Task brief:
Return all of the entries below exactly as they are given.

Input data:
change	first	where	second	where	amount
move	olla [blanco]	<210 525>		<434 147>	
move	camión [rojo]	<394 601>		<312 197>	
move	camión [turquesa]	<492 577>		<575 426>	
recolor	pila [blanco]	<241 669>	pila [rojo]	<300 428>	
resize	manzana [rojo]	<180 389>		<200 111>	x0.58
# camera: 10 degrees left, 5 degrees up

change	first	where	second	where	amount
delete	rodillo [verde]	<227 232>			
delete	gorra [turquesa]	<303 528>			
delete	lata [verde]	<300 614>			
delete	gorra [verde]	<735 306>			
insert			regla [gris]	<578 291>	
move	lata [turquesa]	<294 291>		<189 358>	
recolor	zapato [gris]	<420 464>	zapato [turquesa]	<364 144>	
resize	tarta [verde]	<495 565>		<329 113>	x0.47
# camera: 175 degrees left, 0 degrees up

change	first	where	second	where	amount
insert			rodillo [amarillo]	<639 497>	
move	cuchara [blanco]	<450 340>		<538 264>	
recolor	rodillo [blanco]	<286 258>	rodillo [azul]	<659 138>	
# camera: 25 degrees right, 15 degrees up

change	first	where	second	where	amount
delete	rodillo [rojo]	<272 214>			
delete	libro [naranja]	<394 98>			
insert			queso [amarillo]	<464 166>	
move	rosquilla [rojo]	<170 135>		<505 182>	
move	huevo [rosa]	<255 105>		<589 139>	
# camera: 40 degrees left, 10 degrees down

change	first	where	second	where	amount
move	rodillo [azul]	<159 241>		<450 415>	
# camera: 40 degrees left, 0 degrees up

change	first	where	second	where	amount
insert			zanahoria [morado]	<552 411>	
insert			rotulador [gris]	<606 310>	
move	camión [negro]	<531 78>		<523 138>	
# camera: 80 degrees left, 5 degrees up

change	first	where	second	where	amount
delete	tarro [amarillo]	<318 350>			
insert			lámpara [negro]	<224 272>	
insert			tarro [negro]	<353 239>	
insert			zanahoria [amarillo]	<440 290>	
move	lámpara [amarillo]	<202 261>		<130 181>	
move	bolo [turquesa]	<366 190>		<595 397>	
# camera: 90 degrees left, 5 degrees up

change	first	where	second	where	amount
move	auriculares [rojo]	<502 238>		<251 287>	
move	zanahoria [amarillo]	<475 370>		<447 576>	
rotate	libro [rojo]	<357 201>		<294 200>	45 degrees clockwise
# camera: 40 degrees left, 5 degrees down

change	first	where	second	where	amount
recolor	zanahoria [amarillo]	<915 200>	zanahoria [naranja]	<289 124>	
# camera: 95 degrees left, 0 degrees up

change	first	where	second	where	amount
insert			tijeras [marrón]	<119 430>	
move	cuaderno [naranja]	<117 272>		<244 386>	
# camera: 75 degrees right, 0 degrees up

Answer to this task:
change	first	where	second	where	amount
move	olla [blanco]	<210 525>		<434 147>	
move	camión [rojo]	<394 601>		<312 197>	
move	camión [turquesa]	<492 577>		<575 426>	
recolor	pila [blanco]	<241 669>	pila [rojo]	<300 428>	
resize	manzana [rojo]	<180 389>		<200 111>	x0.58
# camera: 10 degrees left, 5 degrees up

change	first	where	second	where	amount
delete	rodillo [verde]	<227 232>			
delete	gorra [turquesa]	<303 528>			
delete	lata [verde]	<300 614>			
delete	gorra [verde]	<735 306>			
insert			regla [gris]	<578 291>	
move	lata [turquesa]	<294 291>		<189 358>	
recolor	zapato [gris]	<420 464>	zapato [turquesa]	<364 144>	
resize	tarta [verde]	<495 565>		<329 113>	x0.47
# camera: 175 degrees left, 0 degrees up

change	first	where	second	where	amount
insert			rodillo [amarillo]	<639 497>	
move	cuchara [blanco]	<450 340>		<538 264>	
recolor	rodillo [blanco]	<286 258>	rodillo [azul]	<659 138>	
# camera: 25 degrees right, 15 degrees up

change	first	where	second	where	amount
delete	rodillo [rojo]	<272 214>			
delete	libro [naranja]	<394 98>			
insert			queso [amarillo]	<464 166>	
move	rosquilla [rojo]	<170 135>		<505 182>	
move	huevo [rosa]	<255 105>		<589 139>	
# camera: 40 degrees left, 10 degrees down

change	first	where	second	where	amount
move	rodillo [azul]	<159 241>		<450 415>	
# camera: 40 degrees left, 0 degrees up

change	first	where	second	where	amount
insert			zanahoria [morado]	<552 411>	
insert			rotulador [gris]	<606 310>	
move	camión [negro]	<531 78>		<523 138>	
# camera: 80 degrees left, 5 degrees up

change	first	where	second	where	amount
delete	tarro [amarillo]	<318 350>			
insert			lámpara [negro]	<224 272>	
insert			tarro [negro]	<353 239>	
insert			zanahoria [amarillo]	<440 290>	
move	lámpara [amarillo]	<202 261>		<130 181>	
move	bolo [turquesa]	<366 190>		<595 397>	
# camera: 90 degrees left, 5 degrees up

change	first	where	second	where	amount
move	auriculares [rojo]	<502 238>		<251 287>	
move	zanahoria [amarillo]	<475 370>		<447 576>	
rotate	libro [rojo]	<357 201>		<294 200>	45 degrees clockwise
# camera: 40 degrees left, 5 degrees down

change	first	where	second	where	amount
recolor	zanahoria [amarillo]	<915 200>	zanahoria [naranja]	<289 124>	
# camera: 95 degrees left, 0 degrees up

change	first	where	second	where	amount
insert			tijeras [marrón]	<119 430>	
move	cuaderno [naranja]	<117 272>		<244 386>	
# camera: 75 degrees right, 0 degrees up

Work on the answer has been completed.